* [Problem statement]
Word for word, print each record, dropping any image it holds.

Supplied records section start

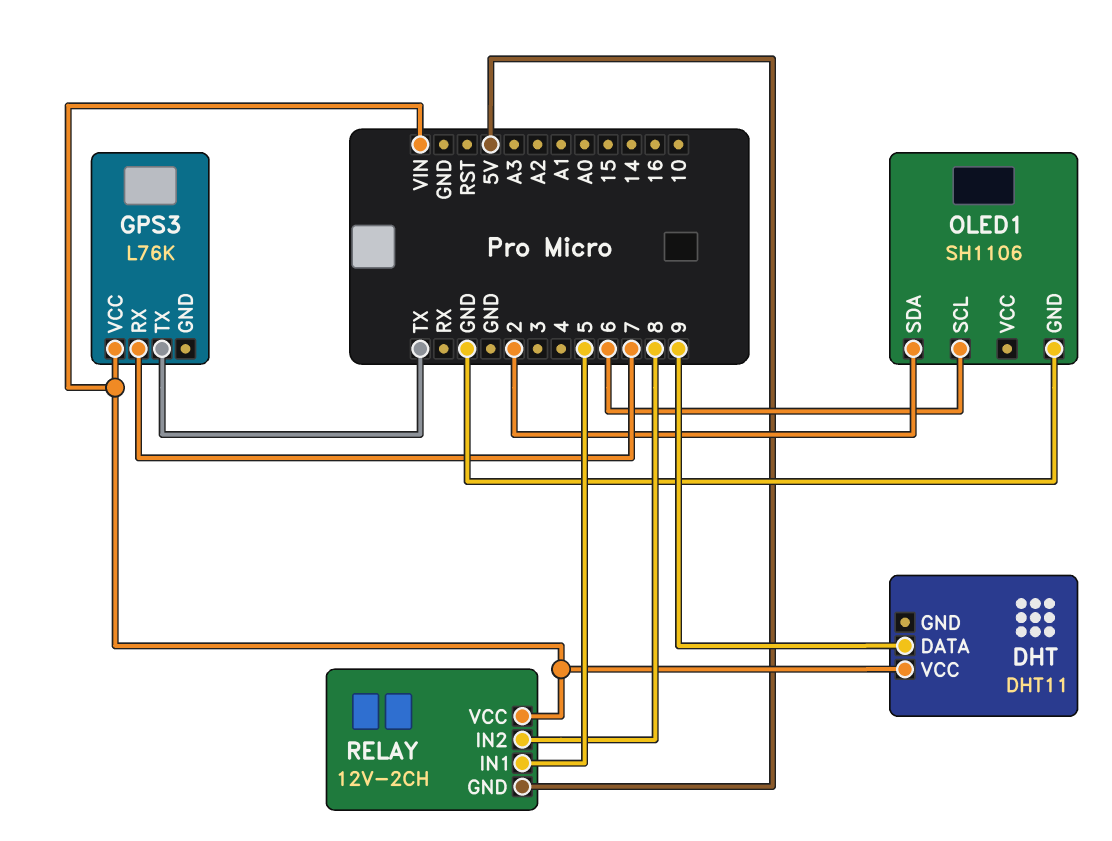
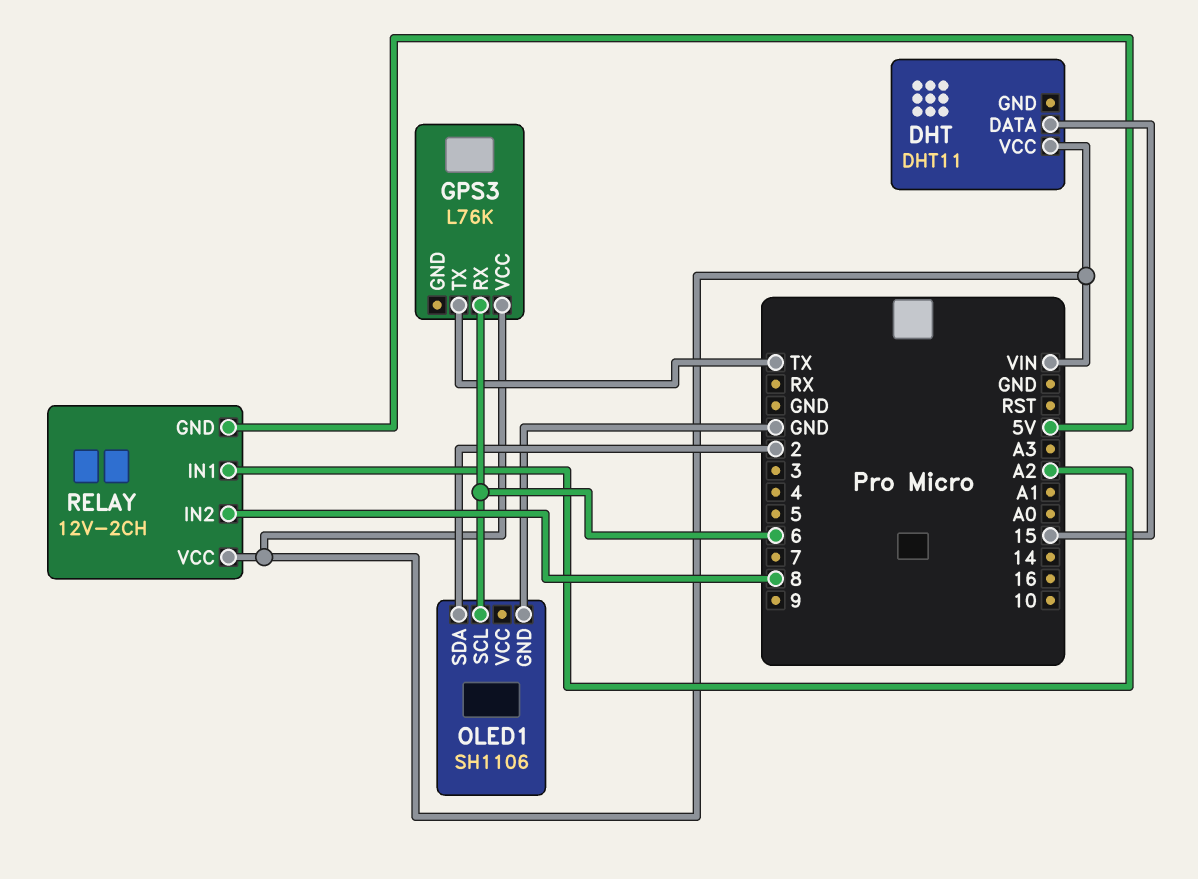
DHT pin DATA: 9 -> 15
GPS3 pin RX: 7 -> 6
RELAY pin IN1: 5 -> A2

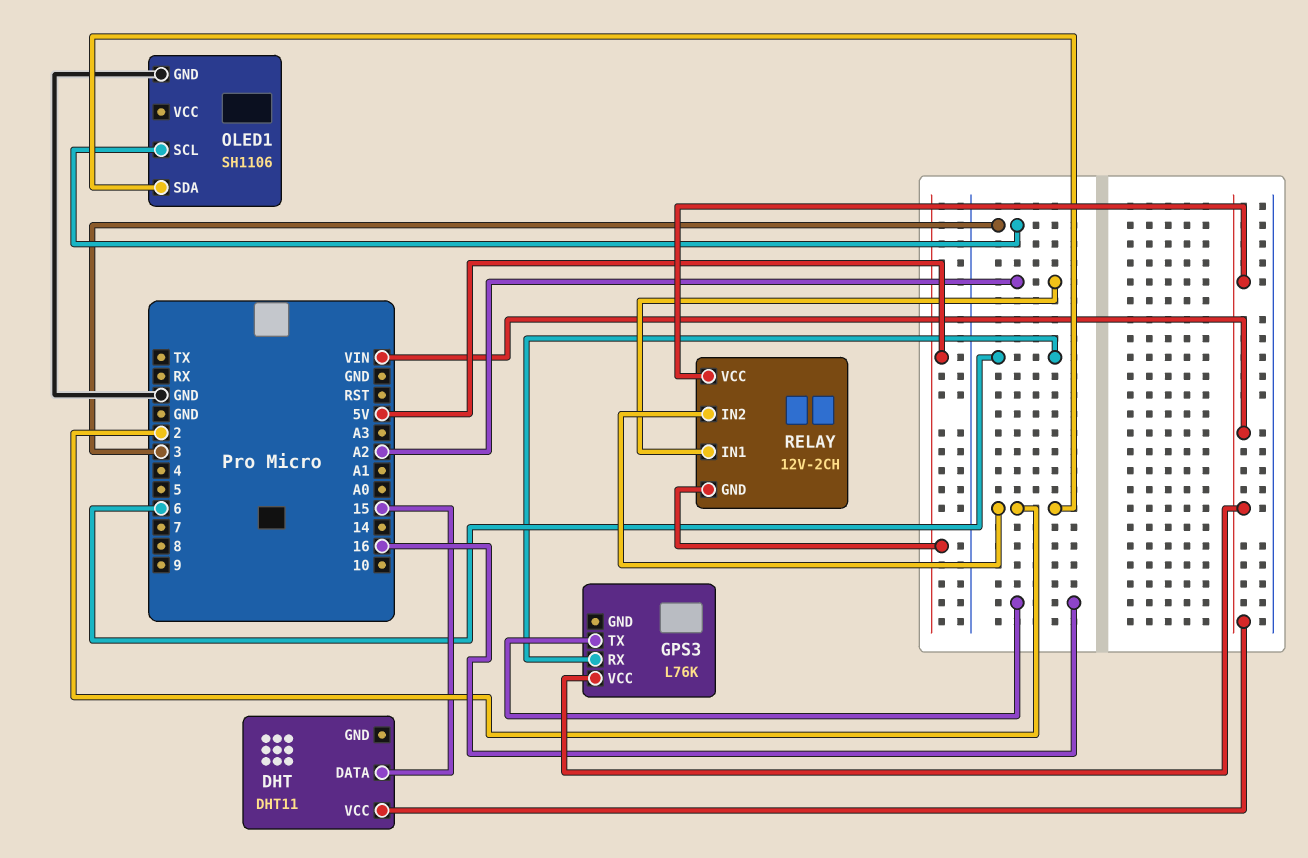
GPS3 pin TX: TX -> 16
OLED1 pin SCL: 6 -> 3
RELAY pin IN2: 8 -> 2

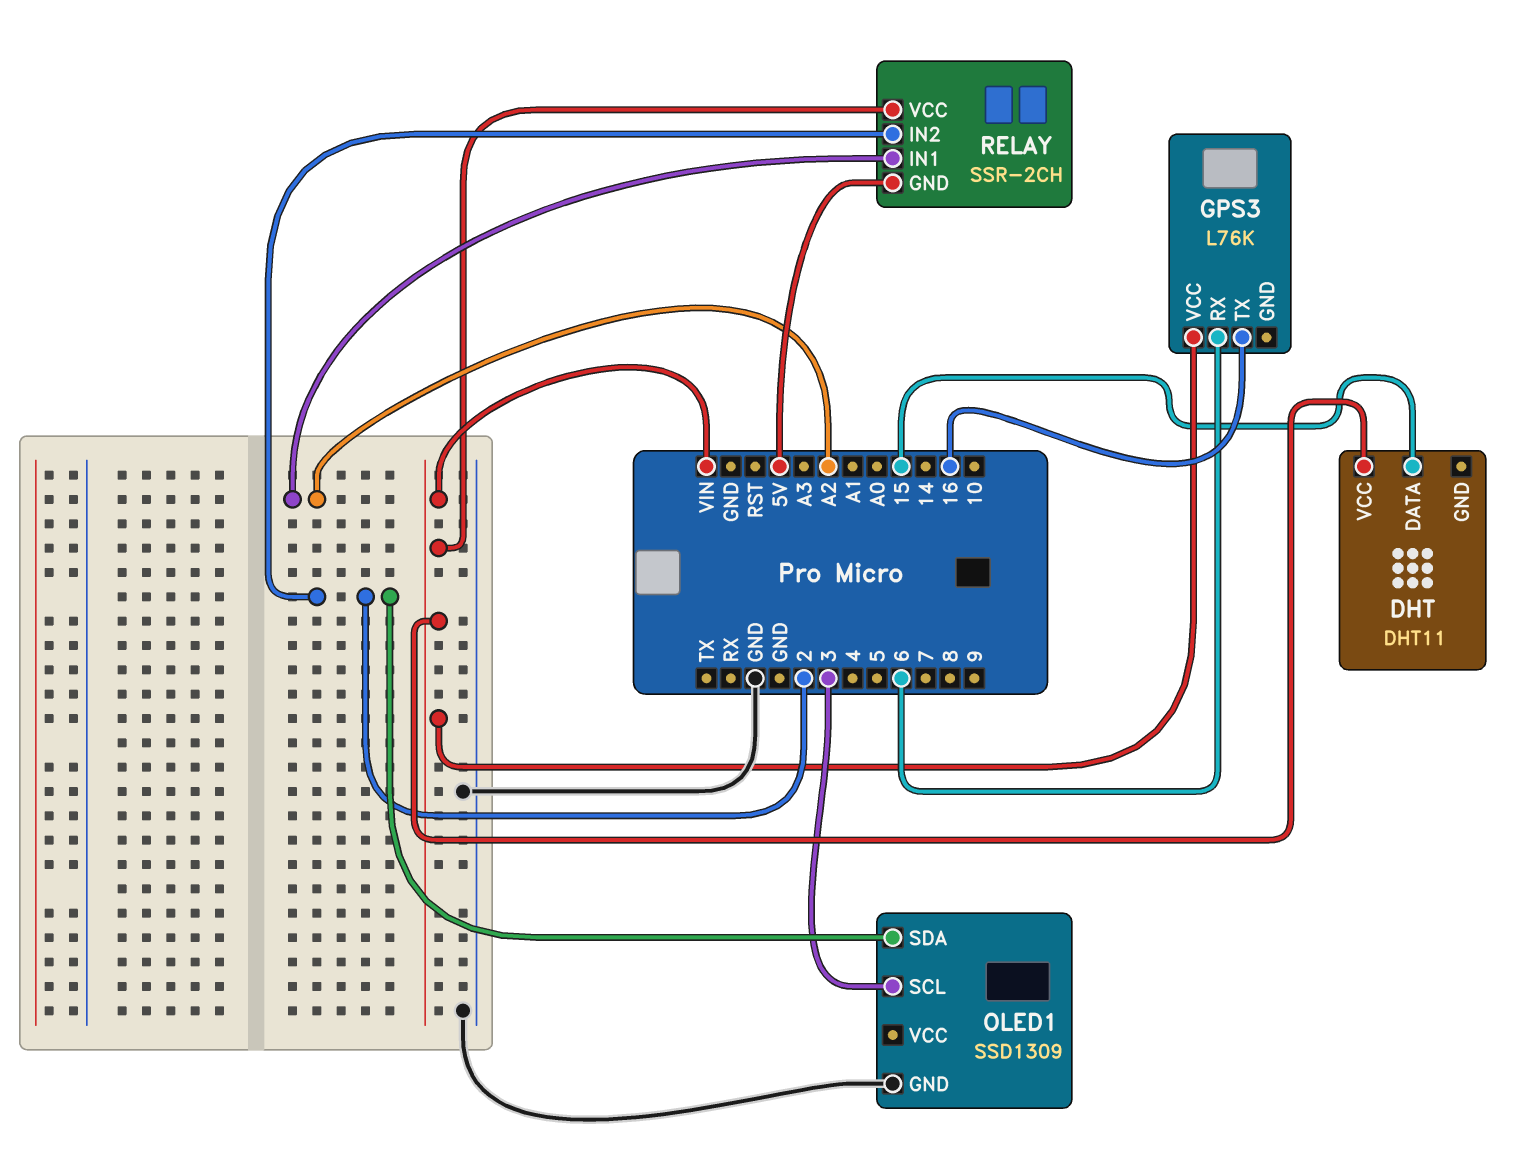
OLED1: SH1106 -> SSD1309
RELAY: 12V-2CH -> SSR-2CH

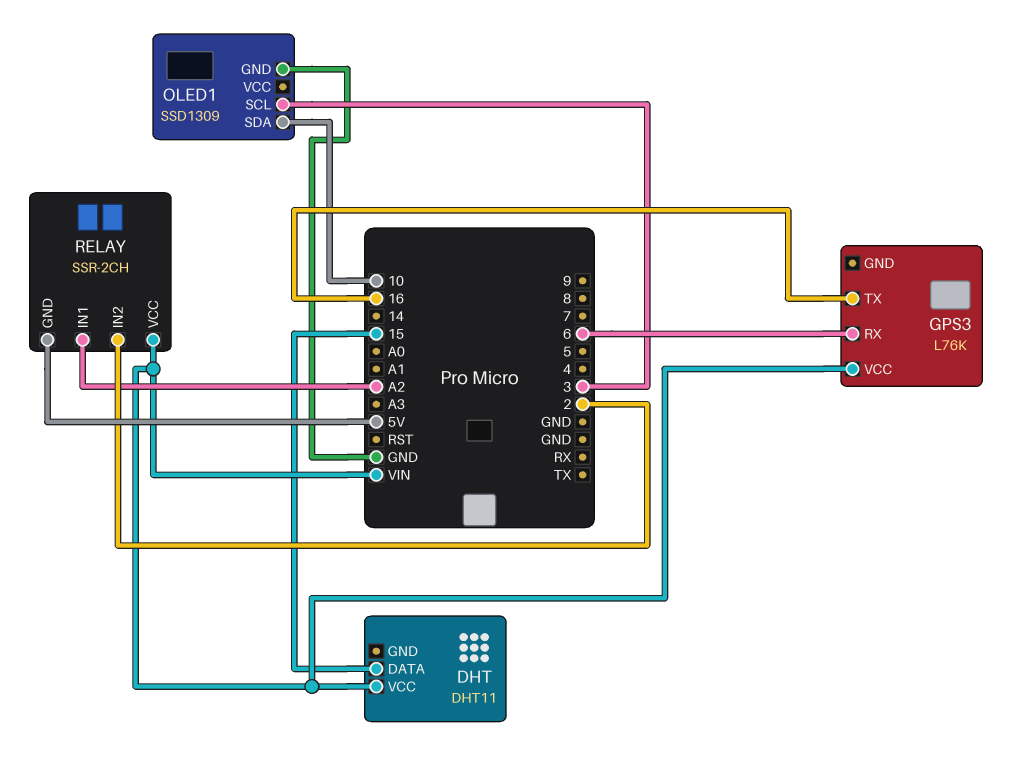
OLED1 pin SDA: 2 -> 10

Supplied records section end

* [Your solution]
DHT pin DATA: 9 -> 15
GPS3 pin RX: 7 -> 6
RELAY pin IN1: 5 -> A2

GPS3 pin TX: TX -> 16
OLED1 pin SCL: 6 -> 3
RELAY pin IN2: 8 -> 2

OLED1: SH1106 -> SSD1309
RELAY: 12V-2CH -> SSR-2CH

OLED1 pin SDA: 2 -> 10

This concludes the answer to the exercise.